**Do this**
Give the rows below as a JSON list of strings, one string per line, skipping any blank lines.

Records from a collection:
╔══
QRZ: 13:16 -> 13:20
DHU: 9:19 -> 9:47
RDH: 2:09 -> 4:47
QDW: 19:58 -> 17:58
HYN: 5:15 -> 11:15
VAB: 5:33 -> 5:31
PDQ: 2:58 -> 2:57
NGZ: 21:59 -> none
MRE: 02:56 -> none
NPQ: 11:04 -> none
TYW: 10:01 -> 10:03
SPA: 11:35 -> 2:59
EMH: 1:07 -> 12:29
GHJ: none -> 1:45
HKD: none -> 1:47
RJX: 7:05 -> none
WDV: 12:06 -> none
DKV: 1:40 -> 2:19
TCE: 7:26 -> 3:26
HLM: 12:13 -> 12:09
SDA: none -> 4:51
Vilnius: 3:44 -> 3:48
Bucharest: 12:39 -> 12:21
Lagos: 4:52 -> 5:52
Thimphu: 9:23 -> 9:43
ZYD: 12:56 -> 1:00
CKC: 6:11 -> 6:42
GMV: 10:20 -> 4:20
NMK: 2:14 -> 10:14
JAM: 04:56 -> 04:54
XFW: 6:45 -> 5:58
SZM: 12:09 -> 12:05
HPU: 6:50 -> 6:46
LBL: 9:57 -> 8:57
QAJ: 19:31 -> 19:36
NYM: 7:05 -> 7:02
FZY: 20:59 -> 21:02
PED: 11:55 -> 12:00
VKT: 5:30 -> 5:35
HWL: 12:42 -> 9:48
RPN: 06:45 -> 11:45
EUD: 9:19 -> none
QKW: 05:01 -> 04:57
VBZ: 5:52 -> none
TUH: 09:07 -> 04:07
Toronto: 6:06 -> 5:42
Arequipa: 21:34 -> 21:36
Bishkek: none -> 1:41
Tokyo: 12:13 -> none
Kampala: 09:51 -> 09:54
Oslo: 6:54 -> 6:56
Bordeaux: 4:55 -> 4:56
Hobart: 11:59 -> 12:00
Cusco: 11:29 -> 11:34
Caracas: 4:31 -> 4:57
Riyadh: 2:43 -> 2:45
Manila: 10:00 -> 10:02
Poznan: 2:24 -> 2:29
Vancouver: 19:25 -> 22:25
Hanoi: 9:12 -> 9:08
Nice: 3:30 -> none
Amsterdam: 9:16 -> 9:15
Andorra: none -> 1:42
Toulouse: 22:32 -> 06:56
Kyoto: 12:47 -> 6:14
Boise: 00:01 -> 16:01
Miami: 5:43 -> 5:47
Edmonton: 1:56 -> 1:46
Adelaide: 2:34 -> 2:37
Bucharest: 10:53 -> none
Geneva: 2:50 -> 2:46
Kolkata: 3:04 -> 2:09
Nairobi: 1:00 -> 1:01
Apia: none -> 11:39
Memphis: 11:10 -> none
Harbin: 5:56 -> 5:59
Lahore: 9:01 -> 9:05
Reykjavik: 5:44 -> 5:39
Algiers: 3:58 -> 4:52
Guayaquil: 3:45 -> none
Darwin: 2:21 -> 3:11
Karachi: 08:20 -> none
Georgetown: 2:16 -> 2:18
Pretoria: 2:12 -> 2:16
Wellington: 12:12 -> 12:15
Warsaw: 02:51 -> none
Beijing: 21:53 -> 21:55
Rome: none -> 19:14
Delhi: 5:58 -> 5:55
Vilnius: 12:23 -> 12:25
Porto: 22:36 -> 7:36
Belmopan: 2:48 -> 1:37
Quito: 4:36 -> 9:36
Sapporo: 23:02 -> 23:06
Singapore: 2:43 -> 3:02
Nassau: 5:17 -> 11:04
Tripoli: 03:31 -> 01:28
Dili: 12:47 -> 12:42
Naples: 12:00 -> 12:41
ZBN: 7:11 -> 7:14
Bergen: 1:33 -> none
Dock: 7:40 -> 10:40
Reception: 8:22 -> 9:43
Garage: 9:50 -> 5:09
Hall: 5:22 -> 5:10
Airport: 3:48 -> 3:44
╚══
**Answer to this exercise**
[
  "QRZ: 13:16 -> 13:20",
  "DHU: 9:19 -> 9:47",
  "RDH: 2:09 -> 4:47",
  "QDW: 19:58 -> 17:58",
  "HYN: 5:15 -> 11:15",
  "VAB: 5:33 -> 5:31",
  "PDQ: 2:58 -> 2:57",
  "NGZ: 21:59 -> none",
  "MRE: 02:56 -> none",
  "NPQ: 11:04 -> none",
  "TYW: 10:01 -> 10:03",
  "SPA: 11:35 -> 2:59",
  "EMH: 1:07 -> 12:29",
  "GHJ: none -> 1:45",
  "HKD: none -> 1:47",
  "RJX: 7:05 -> none",
  "WDV: 12:06 -> none",
  "DKV: 1:40 -> 2:19",
  "TCE: 7:26 -> 3:26",
  "HLM: 12:13 -> 12:09",
  "SDA: none -> 4:51",
  "Vilnius: 3:44 -> 3:48",
  "Bucharest: 12:39 -> 12:21",
  "Lagos: 4:52 -> 5:52",
  "Thimphu: 9:23 -> 9:43",
  "ZYD: 12:56 -> 1:00",
  "CKC: 6:11 -> 6:42",
  "GMV: 10:20 -> 4:20",
  "NMK: 2:14 -> 10:14",
  "JAM: 04:56 -> 04:54",
  "XFW: 6:45 -> 5:58",
  "SZM: 12:09 -> 12:05",
  "HPU: 6:50 -> 6:46",
  "LBL: 9:57 -> 8:57",
  "QAJ: 19:31 -> 19:36",
  "NYM: 7:05 -> 7:02",
  "FZY: 20:59 -> 21:02",
  "PED: 11:55 -> 12:00",
  "VKT: 5:30 -> 5:35",
  "HWL: 12:42 -> 9:48",
  "RPN: 06:45 -> 11:45",
  "EUD: 9:19 -> none",
  "QKW: 05:01 -> 04:57",
  "VBZ: 5:52 -> none",
  "TUH: 09:07 -> 04:07",
  "Toronto: 6:06 -> 5:42",
  "Arequipa: 21:34 -> 21:36",
  "Bishkek: none -> 1:41",
  "Tokyo: 12:13 -> none",
  "Kampala: 09:51 -> 09:54",
  "Oslo: 6:54 -> 6:56",
  "Bordeaux: 4:55 -> 4:56",
  "Hobart: 11:59 -> 12:00",
  "Cusco: 11:29 -> 11:34",
  "Caracas: 4:31 -> 4:57",
  "Riyadh: 2:43 -> 2:45",
  "Manila: 10:00 -> 10:02",
  "Poznan: 2:24 -> 2:29",
  "Vancouver: 19:25 -> 22:25",
  "Hanoi: 9:12 -> 9:08",
  "Nice: 3:30 -> none",
  "Amsterdam: 9:16 -> 9:15",
  "Andorra: none -> 1:42",
  "Toulouse: 22:32 -> 06:56",
  "Kyoto: 12:47 -> 6:14",
  "Boise: 00:01 -> 16:01",
  "Miami: 5:43 -> 5:47",
  "Edmonton: 1:56 -> 1:46",
  "Adelaide: 2:34 -> 2:37",
  "Bucharest: 10:53 -> none",
  "Geneva: 2:50 -> 2:46",
  "Kolkata: 3:04 -> 2:09",
  "Nairobi: 1:00 -> 1:01",
  "Apia: none -> 11:39",
  "Memphis: 11:10 -> none",
  "Harbin: 5:56 -> 5:59",
  "Lahore: 9:01 -> 9:05",
  "Reykjavik: 5:44 -> 5:39",
  "Algiers: 3:58 -> 4:52",
  "Guayaquil: 3:45 -> none",
  "Darwin: 2:21 -> 3:11",
  "Karachi: 08:20 -> none",
  "Georgetown: 2:16 -> 2:18",
  "Pretoria: 2:12 -> 2:16",
  "Wellington: 12:12 -> 12:15",
  "Warsaw: 02:51 -> none",
  "Beijing: 21:53 -> 21:55",
  "Rome: none -> 19:14",
  "Delhi: 5:58 -> 5:55",
  "Vilnius: 12:23 -> 12:25",
  "Porto: 22:36 -> 7:36",
  "Belmopan: 2:48 -> 1:37",
  "Quito: 4:36 -> 9:36",
  "Sapporo: 23:02 -> 23:06",
  "Singapore: 2:43 -> 3:02",
  "Nassau: 5:17 -> 11:04",
  "Tripoli: 03:31 -> 01:28",
  "Dili: 12:47 -> 12:42",
  "Naples: 12:00 -> 12:41",
  "ZBN: 7:11 -> 7:14",
  "Bergen: 1:33 -> none",
  "Dock: 7:40 -> 10:40",
  "Reception: 8:22 -> 9:43",
  "Garage: 9:50 -> 5:09",
  "Hall: 5:22 -> 5:10",
  "Airport: 3:48 -> 3:44"
]